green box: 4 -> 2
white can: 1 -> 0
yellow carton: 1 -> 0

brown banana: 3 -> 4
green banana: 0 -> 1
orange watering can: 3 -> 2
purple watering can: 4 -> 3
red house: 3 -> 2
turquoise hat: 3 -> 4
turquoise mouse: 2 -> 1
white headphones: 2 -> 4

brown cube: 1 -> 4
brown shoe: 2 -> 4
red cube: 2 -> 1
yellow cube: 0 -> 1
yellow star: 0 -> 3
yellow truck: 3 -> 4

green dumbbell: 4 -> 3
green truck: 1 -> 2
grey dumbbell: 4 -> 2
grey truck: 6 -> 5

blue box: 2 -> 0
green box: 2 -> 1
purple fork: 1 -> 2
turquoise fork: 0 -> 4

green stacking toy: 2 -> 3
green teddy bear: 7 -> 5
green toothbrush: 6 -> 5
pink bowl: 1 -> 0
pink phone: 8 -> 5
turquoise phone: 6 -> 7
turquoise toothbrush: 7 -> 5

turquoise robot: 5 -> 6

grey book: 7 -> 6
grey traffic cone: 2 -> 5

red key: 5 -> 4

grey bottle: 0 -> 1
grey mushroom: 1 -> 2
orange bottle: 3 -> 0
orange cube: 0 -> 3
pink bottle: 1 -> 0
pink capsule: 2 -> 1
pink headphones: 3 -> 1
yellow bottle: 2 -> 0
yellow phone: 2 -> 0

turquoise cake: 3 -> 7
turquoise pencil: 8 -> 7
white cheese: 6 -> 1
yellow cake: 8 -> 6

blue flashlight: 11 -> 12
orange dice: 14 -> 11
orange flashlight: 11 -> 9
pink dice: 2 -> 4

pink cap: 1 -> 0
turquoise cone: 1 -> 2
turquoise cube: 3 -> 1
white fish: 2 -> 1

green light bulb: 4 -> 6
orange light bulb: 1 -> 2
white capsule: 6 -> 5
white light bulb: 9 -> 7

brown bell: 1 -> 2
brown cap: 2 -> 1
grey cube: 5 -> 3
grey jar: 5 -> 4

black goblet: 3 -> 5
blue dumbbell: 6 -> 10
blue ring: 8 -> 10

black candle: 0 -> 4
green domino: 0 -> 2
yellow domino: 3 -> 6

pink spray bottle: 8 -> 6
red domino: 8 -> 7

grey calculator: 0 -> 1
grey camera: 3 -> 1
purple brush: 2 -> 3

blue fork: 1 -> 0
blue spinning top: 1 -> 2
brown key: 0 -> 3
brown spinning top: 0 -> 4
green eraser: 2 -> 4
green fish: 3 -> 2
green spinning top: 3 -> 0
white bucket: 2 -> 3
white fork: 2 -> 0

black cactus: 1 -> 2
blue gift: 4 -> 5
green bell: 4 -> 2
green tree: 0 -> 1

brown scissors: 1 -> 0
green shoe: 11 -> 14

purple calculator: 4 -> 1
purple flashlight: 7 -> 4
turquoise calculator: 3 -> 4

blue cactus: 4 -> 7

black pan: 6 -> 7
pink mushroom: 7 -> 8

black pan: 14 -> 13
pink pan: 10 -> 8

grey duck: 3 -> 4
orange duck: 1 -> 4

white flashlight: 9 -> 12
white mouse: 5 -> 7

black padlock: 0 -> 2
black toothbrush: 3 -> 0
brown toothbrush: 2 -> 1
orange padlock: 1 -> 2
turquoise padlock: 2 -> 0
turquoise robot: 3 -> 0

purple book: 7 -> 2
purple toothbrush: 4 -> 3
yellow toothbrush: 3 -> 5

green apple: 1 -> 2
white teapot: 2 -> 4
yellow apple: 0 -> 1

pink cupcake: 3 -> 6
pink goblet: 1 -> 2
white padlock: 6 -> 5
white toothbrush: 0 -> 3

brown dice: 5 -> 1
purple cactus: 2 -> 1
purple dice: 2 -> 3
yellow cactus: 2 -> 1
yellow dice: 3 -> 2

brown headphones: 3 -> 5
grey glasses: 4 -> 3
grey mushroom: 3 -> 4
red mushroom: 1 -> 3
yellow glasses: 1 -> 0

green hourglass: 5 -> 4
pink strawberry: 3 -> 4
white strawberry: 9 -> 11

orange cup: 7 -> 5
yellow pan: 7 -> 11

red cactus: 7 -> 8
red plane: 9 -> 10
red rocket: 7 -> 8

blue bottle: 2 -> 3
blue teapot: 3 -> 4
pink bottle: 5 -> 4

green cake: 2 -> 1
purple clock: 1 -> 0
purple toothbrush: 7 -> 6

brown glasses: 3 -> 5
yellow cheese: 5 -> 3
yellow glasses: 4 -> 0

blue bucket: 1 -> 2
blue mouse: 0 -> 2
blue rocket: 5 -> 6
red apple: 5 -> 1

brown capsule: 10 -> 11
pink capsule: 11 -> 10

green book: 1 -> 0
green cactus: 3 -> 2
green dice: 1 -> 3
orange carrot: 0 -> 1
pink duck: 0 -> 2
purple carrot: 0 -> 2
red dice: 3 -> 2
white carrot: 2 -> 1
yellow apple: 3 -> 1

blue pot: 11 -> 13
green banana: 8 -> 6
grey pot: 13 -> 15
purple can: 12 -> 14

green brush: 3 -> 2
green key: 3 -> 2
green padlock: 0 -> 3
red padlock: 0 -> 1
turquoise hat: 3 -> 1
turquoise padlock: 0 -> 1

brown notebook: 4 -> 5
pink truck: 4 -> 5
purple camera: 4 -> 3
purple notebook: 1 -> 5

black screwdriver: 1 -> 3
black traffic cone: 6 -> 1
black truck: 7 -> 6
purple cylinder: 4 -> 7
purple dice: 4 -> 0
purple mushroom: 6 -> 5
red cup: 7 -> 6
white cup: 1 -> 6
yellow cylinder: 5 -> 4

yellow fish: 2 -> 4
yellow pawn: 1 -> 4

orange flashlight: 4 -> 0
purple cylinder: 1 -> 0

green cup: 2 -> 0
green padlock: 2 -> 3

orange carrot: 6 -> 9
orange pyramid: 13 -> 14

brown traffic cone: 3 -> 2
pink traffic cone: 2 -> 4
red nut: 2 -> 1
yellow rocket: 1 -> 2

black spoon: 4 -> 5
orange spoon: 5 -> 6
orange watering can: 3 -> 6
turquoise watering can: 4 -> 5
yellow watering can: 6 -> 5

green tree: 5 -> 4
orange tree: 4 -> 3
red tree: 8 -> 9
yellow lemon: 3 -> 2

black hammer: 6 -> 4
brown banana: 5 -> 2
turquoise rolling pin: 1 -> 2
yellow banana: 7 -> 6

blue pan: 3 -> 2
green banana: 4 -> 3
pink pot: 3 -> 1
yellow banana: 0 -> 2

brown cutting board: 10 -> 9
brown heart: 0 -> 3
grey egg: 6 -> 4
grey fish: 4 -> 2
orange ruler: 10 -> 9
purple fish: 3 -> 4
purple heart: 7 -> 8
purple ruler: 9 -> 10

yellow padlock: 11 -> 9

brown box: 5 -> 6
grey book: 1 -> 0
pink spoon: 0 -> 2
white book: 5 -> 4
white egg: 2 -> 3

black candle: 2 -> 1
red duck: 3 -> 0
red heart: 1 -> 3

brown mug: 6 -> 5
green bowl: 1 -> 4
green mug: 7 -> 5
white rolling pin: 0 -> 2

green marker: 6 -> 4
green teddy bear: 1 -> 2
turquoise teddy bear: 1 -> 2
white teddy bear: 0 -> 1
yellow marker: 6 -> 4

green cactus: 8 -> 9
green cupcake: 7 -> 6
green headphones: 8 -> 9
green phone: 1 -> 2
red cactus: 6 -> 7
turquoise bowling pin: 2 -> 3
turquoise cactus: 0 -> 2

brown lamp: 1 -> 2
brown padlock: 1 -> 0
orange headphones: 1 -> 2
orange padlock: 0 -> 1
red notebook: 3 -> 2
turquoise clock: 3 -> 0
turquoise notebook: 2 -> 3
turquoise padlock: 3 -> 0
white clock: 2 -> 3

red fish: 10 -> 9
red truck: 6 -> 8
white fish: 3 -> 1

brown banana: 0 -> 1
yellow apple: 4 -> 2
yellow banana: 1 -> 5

◆ ◆ ◆ ◆ ◆

▶ **WHAT YOU HAVE TO DO**
The entries above hold the needed span. Transcribe exactly the lines from the one with "yellow cube: 0 -> 1" to the one with "blue cactus: 4 -> 7", both included.

▶ **TASK OUTPUT**
yellow cube: 0 -> 1
yellow star: 0 -> 3
yellow truck: 3 -> 4

green dumbbell: 4 -> 3
green truck: 1 -> 2
grey dumbbell: 4 -> 2
grey truck: 6 -> 5

blue box: 2 -> 0
green box: 2 -> 1
purple fork: 1 -> 2
turquoise fork: 0 -> 4

green stacking toy: 2 -> 3
green teddy bear: 7 -> 5
green toothbrush: 6 -> 5
pink bowl: 1 -> 0
pink phone: 8 -> 5
turquoise phone: 6 -> 7
turquoise toothbrush: 7 -> 5

turquoise robot: 5 -> 6

grey book: 7 -> 6
grey traffic cone: 2 -> 5

red key: 5 -> 4

grey bottle: 0 -> 1
grey mushroom: 1 -> 2
orange bottle: 3 -> 0
orange cube: 0 -> 3
pink bottle: 1 -> 0
pink capsule: 2 -> 1
pink headphones: 3 -> 1
yellow bottle: 2 -> 0
yellow phone: 2 -> 0

turquoise cake: 3 -> 7
turquoise pencil: 8 -> 7
white cheese: 6 -> 1
yellow cake: 8 -> 6

blue flashlight: 11 -> 12
orange dice: 14 -> 11
orange flashlight: 11 -> 9
pink dice: 2 -> 4

pink cap: 1 -> 0
turquoise cone: 1 -> 2
turquoise cube: 3 -> 1
white fish: 2 -> 1

green light bulb: 4 -> 6
orange light bulb: 1 -> 2
white capsule: 6 -> 5
white light bulb: 9 -> 7

brown bell: 1 -> 2
brown cap: 2 -> 1
grey cube: 5 -> 3
grey jar: 5 -> 4

black goblet: 3 -> 5
blue dumbbell: 6 -> 10
blue ring: 8 -> 10

black candle: 0 -> 4
green domino: 0 -> 2
yellow domino: 3 -> 6

pink spray bottle: 8 -> 6
red domino: 8 -> 7

grey calculator: 0 -> 1
grey camera: 3 -> 1
purple brush: 2 -> 3

blue fork: 1 -> 0
blue spinning top: 1 -> 2
brown key: 0 -> 3
brown spinning top: 0 -> 4
green eraser: 2 -> 4
green fish: 3 -> 2
green spinning top: 3 -> 0
white bucket: 2 -> 3
white fork: 2 -> 0

black cactus: 1 -> 2
blue gift: 4 -> 5
green bell: 4 -> 2
green tree: 0 -> 1

brown scissors: 1 -> 0
green shoe: 11 -> 14

purple calculator: 4 -> 1
purple flashlight: 7 -> 4
turquoise calculator: 3 -> 4

blue cactus: 4 -> 7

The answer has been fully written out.